Task details
Reproduce every record below exactly as written, leaving out any pictures.

Stored dataset items:
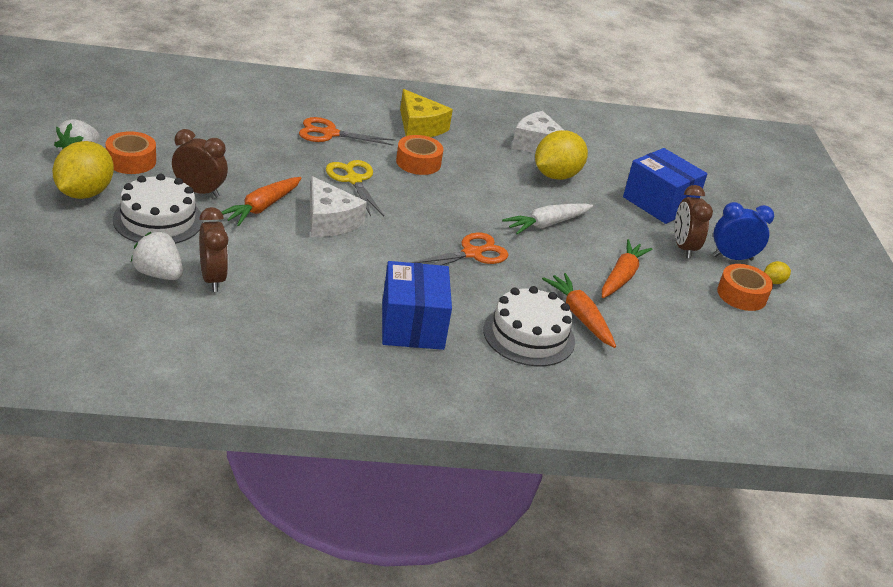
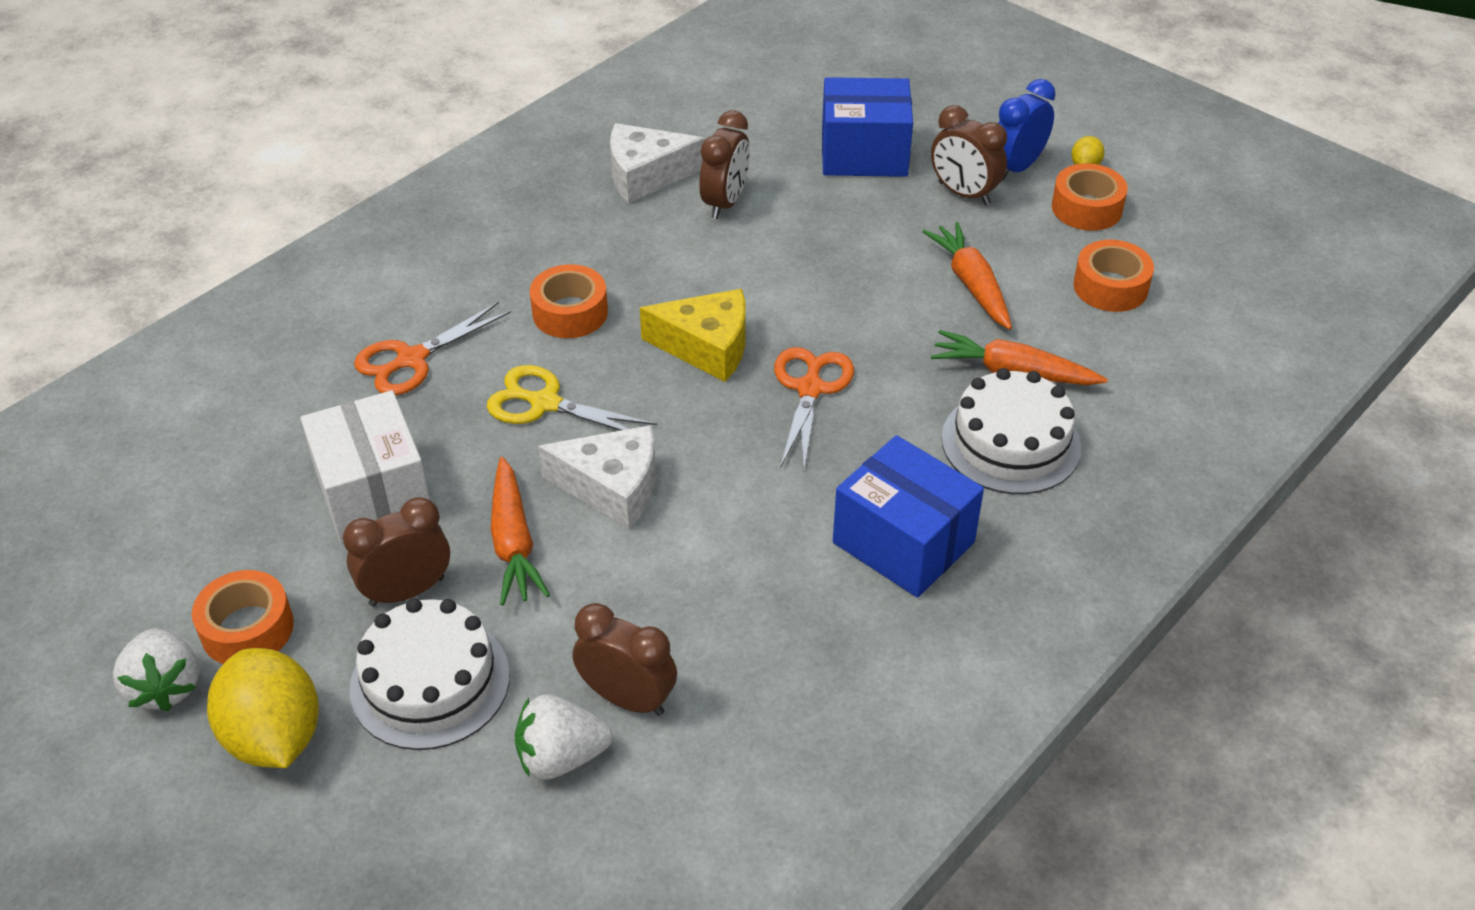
camera: 40 degrees left, 10 degrees up
yellow cheese [400,89,453,137] -> yellow cheese moved to [640,289,746,382]
white carrot [502,203,593,235] -> none
yellow lemon [535,130,588,180] -> brown clock [699,110,750,219]
none -> white box [300,390,430,543]
none -> orange tape [1073,240,1154,312]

Exercise output
camera: 40 degrees left, 10 degrees up
yellow cheese [400,89,453,137] -> yellow cheese moved to [640,289,746,382]
white carrot [502,203,593,235] -> none
yellow lemon [535,130,588,180] -> brown clock [699,110,750,219]
none -> white box [300,390,430,543]
none -> orange tape [1073,240,1154,312]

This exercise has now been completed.